== WHAT YOU ARE ASKED TO DO ==
Wherever the string "green" appears in the entries below, return the line that holds it.

------------------------

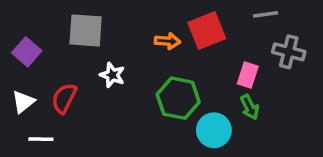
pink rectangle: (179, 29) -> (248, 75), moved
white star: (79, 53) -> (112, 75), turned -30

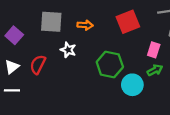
orange arrow: (168, 41) -> (85, 25), moved
green arrow: (250, 107) -> (155, 70), turned -91
white line: (41, 139) -> (12, 90), moved

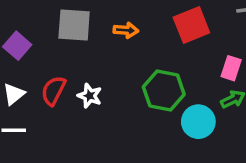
white star: (68, 50) -> (90, 96), moved

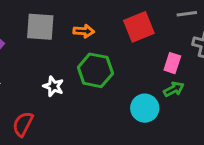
red semicircle: (53, 91) -> (23, 124), moved
green hexagon: (164, 91) -> (95, 70), moved

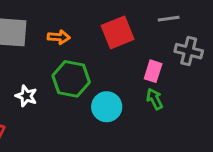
green arrow: (174, 89) -> (155, 99), turned -90
cyan circle: (145, 108) -> (107, 107), moved

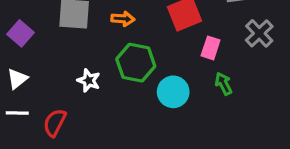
gray cross: (189, 51) -> (259, 33), turned 32
pink rectangle: (153, 71) -> (211, 48), moved

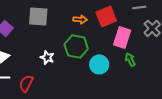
orange arrow: (123, 19) -> (80, 19), moved
pink rectangle: (211, 48) -> (122, 37), size x1.5

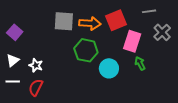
gray square: (38, 16) -> (64, 21), moved
orange arrow: (80, 19) -> (90, 23), size x1.5
white star: (47, 57) -> (36, 65), moved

------------------------

== RESPONSE BELOW ==
green arrow: (250, 107) -> (155, 70), turned -91
green hexagon: (164, 91) -> (95, 70), moved
green arrow: (174, 89) -> (155, 99), turned -90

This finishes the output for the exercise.